BEGIN Dataset records
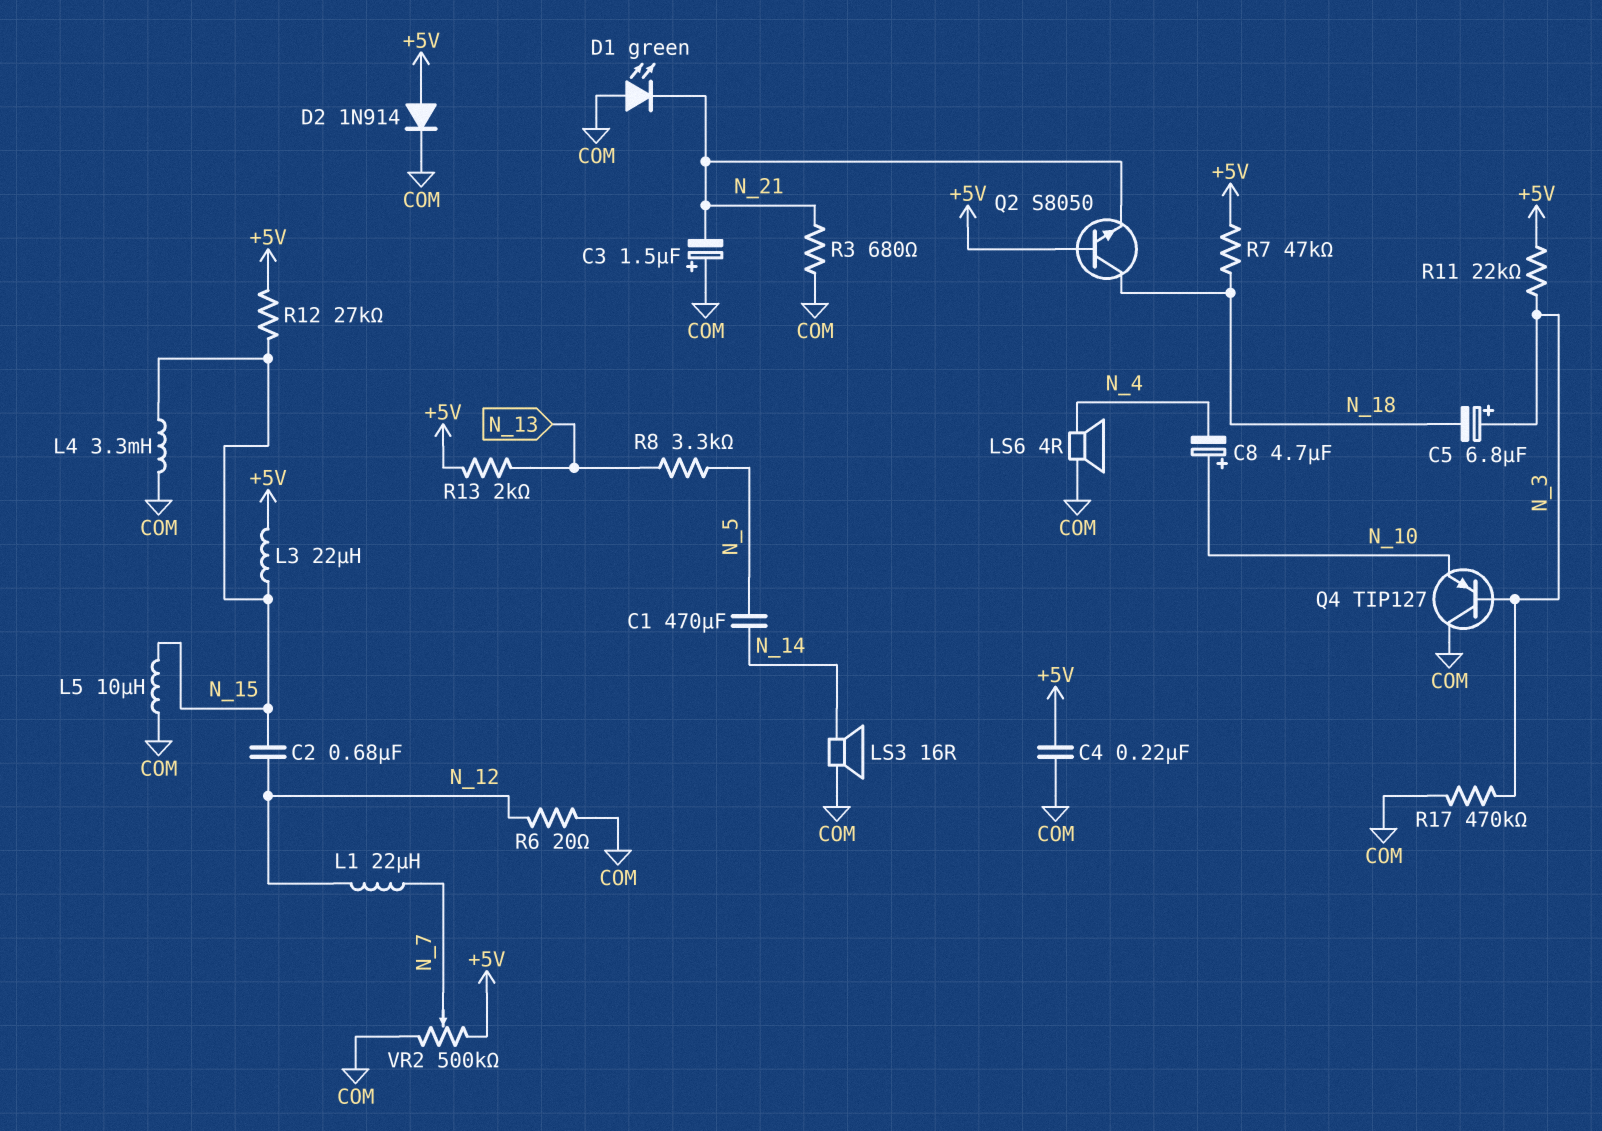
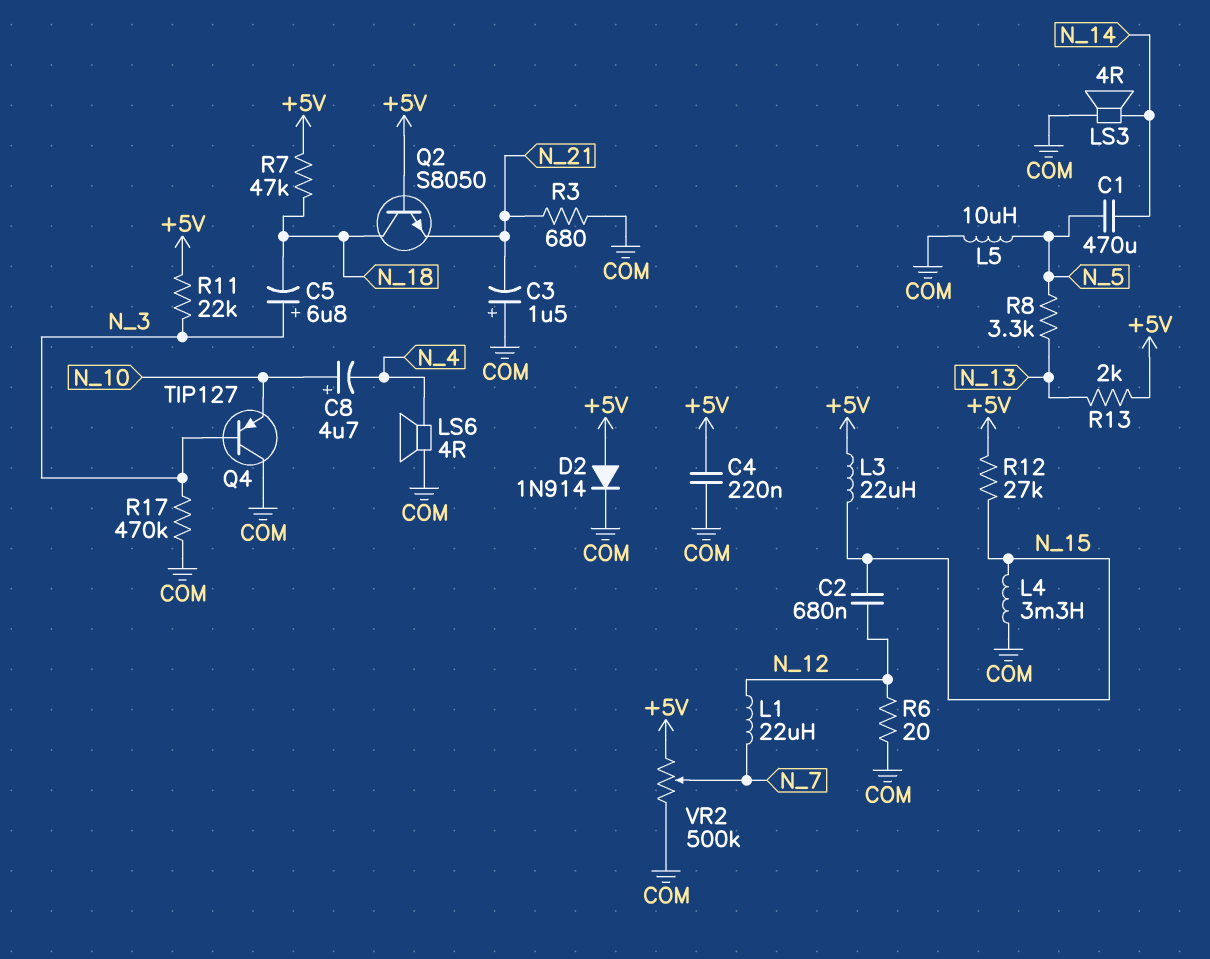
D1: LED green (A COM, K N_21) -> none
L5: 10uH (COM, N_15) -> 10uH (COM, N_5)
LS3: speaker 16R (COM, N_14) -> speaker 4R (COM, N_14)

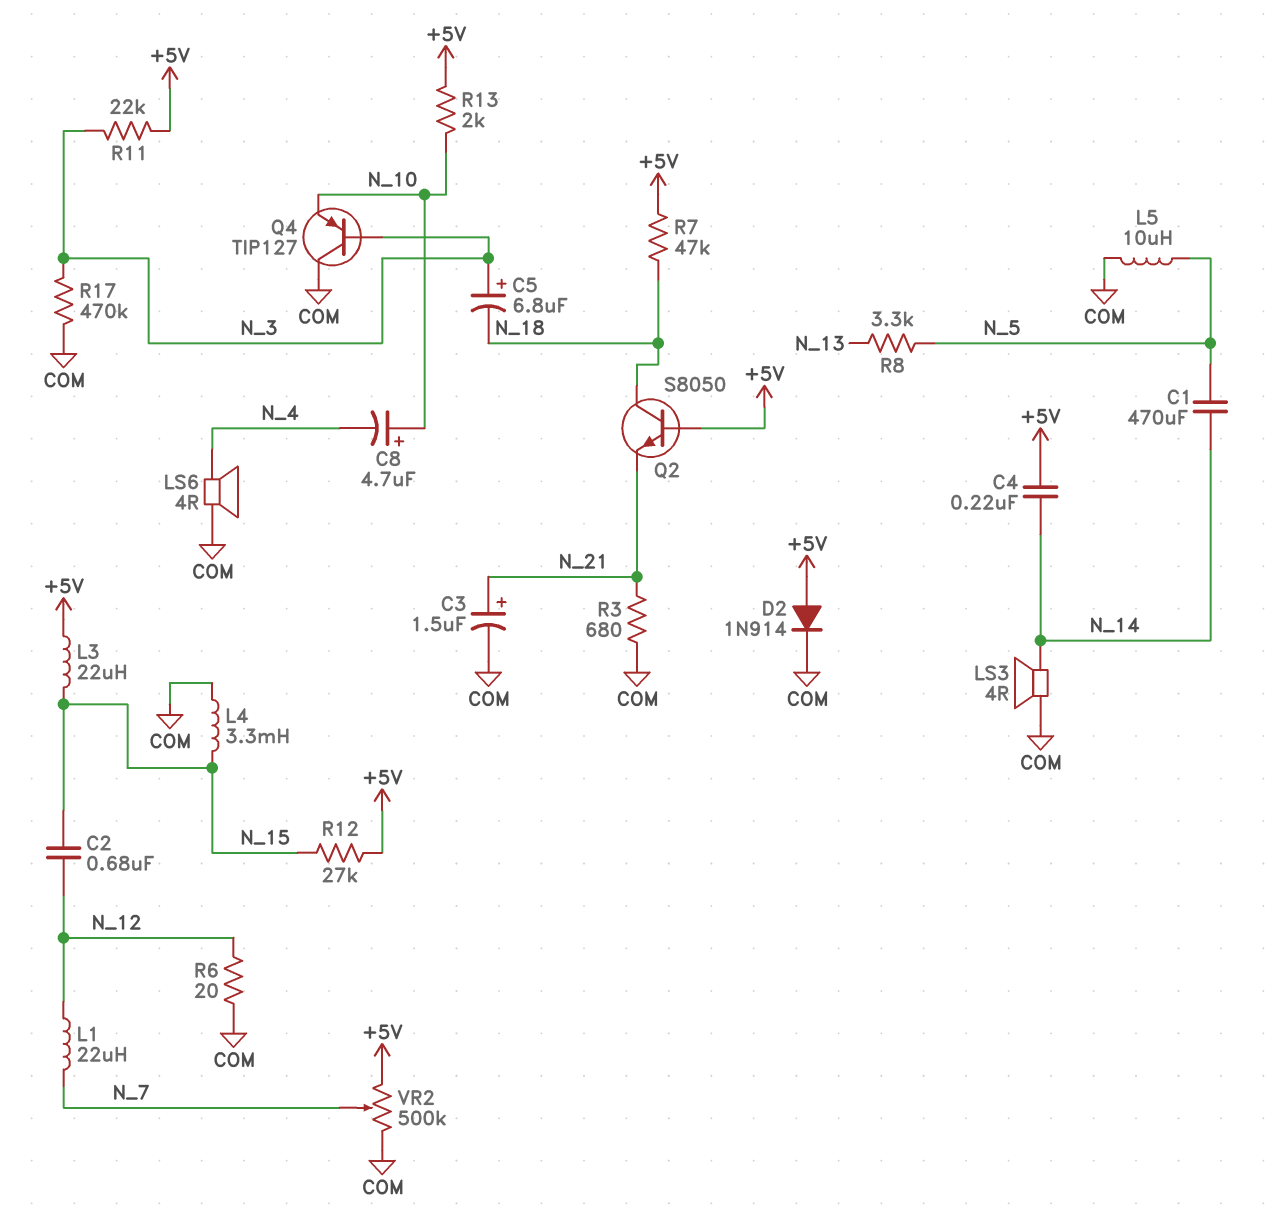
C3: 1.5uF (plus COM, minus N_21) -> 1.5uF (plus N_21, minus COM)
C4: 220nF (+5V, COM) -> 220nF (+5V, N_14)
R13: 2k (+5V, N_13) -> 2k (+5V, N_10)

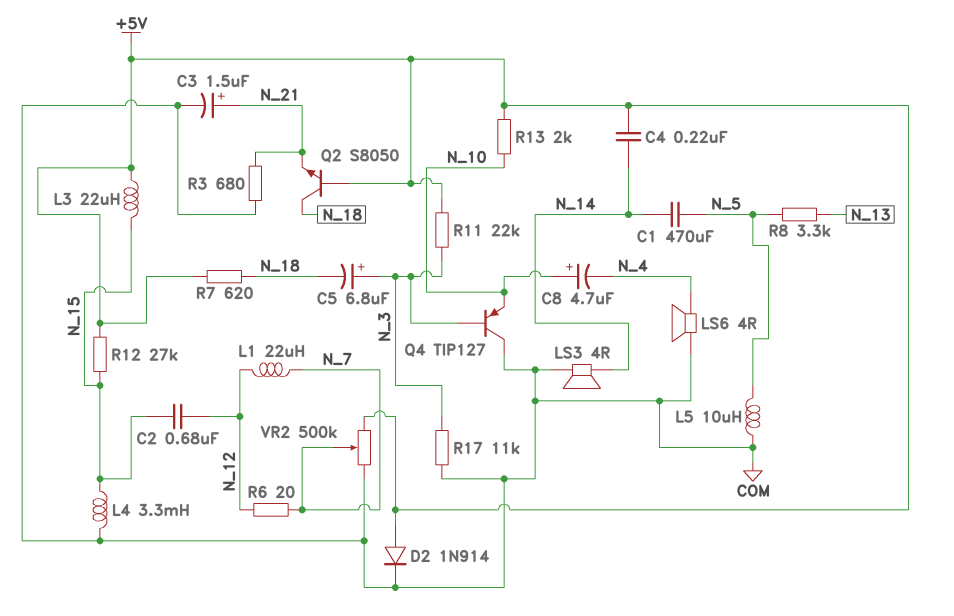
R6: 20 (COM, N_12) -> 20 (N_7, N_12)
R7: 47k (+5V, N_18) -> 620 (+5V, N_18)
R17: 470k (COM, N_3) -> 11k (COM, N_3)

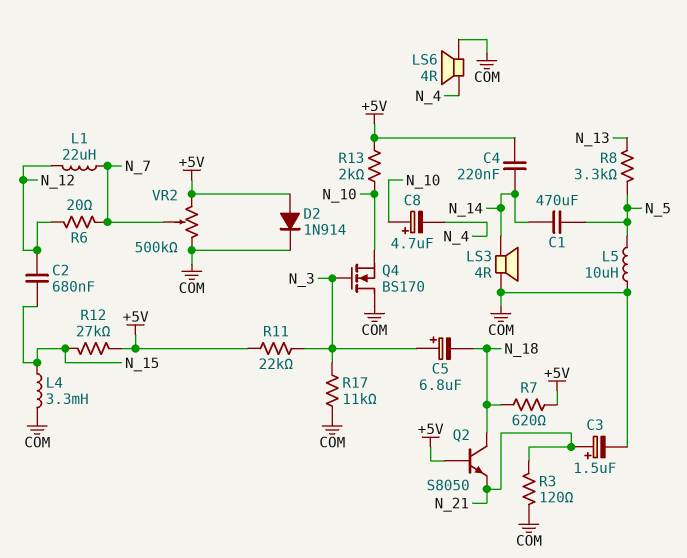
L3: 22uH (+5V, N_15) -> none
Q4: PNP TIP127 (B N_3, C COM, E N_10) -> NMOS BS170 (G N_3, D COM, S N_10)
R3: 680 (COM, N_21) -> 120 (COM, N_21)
END Dataset records
**Problem statement**:
If a line in the data above holds the string "none", copy it.

**Response area**:
D1: LED green (A COM, K N_21) -> none
L3: 22uH (+5V, N_15) -> none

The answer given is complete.